• WORK INSTRUCTIONS
Could you write out the line containing "blue padlock: 1 -> 0" and all the lines below it in the data, exactly, through the final one and nothing else?
===
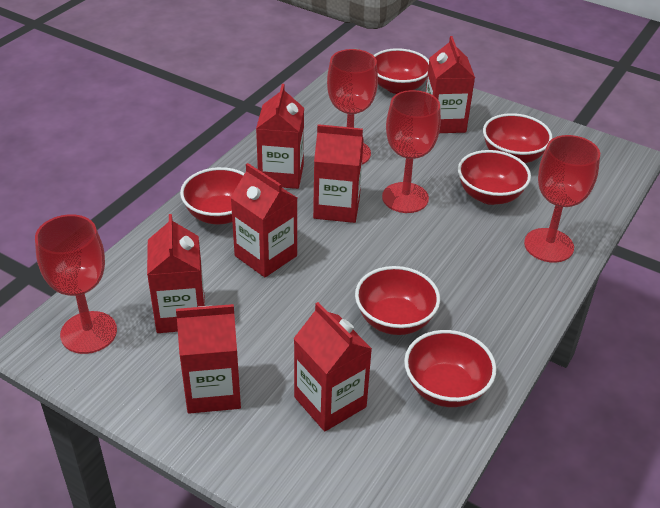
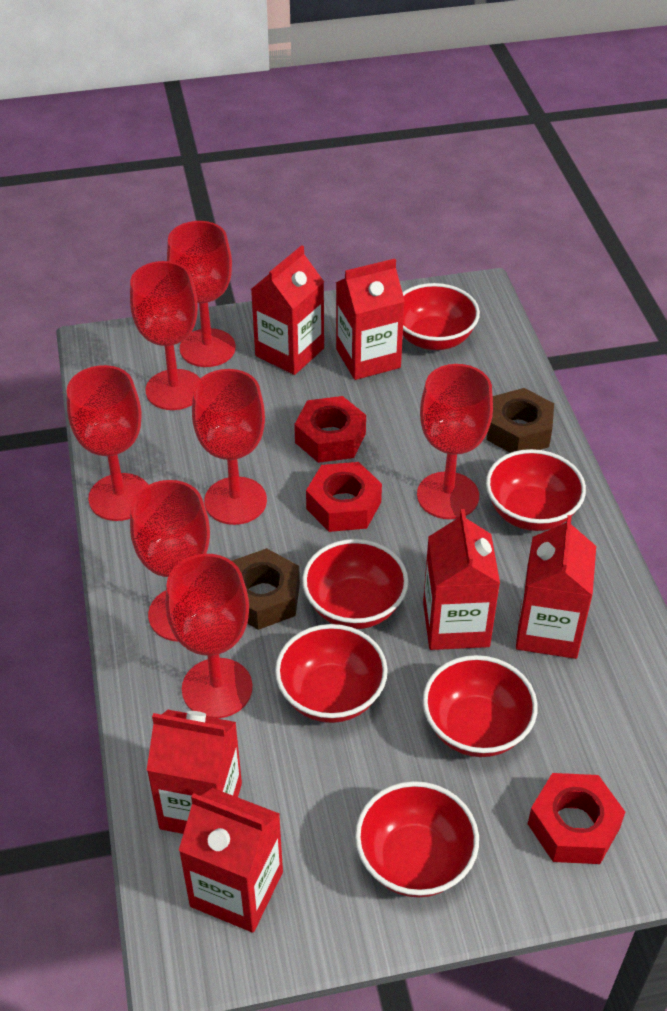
brown nut: 0 -> 2
red carton: 7 -> 6
red goblet: 4 -> 7
red nut: 0 -> 3

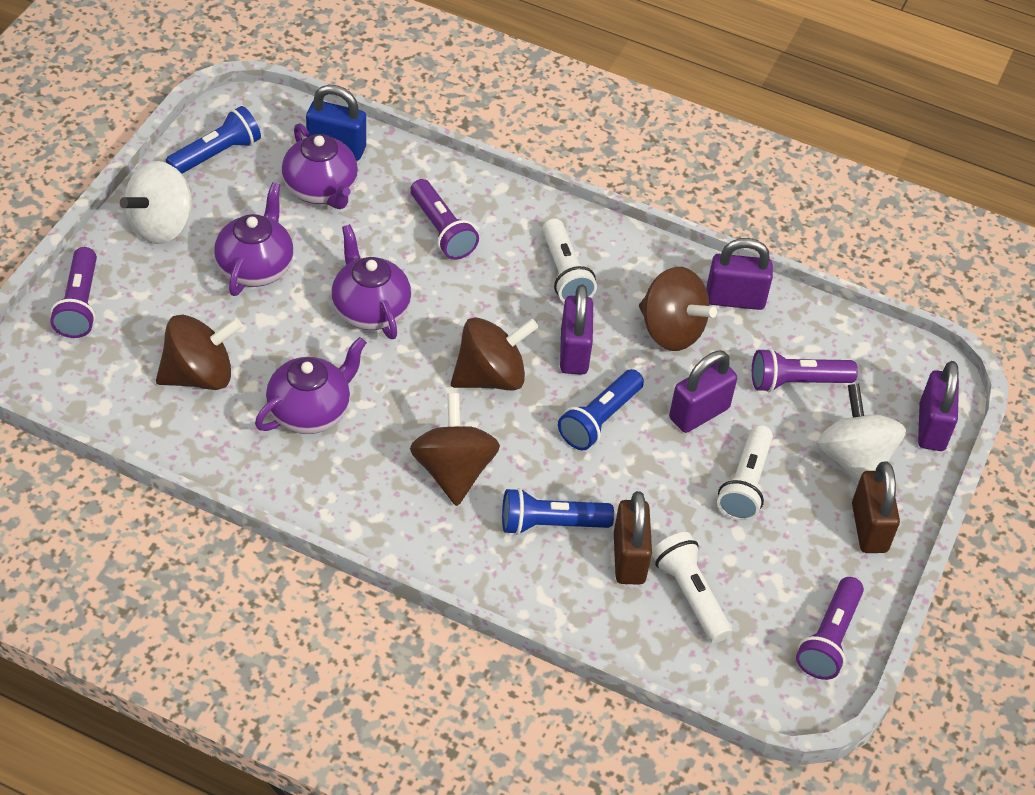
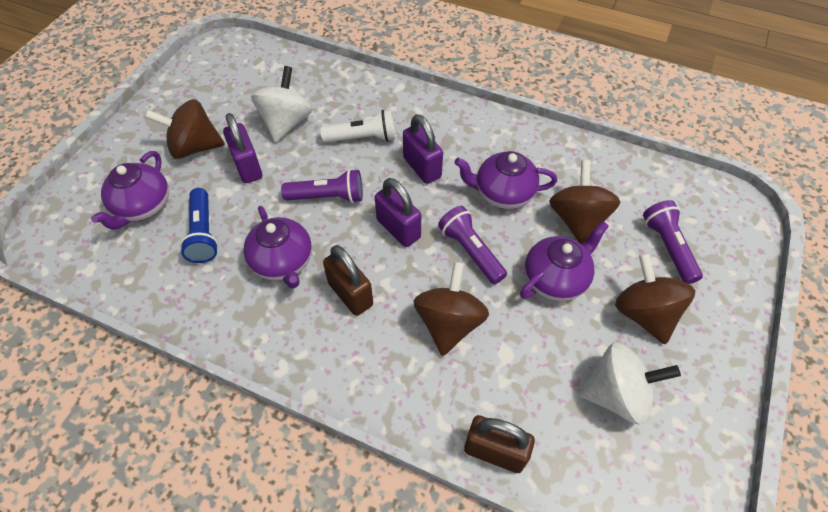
blue flashlight: 3 -> 1
blue padlock: 1 -> 0
purple flashlight: 4 -> 3
purple padlock: 4 -> 3
white flashlight: 3 -> 1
===
• FINAL ANSWER
blue padlock: 1 -> 0
purple flashlight: 4 -> 3
purple padlock: 4 -> 3
white flashlight: 3 -> 1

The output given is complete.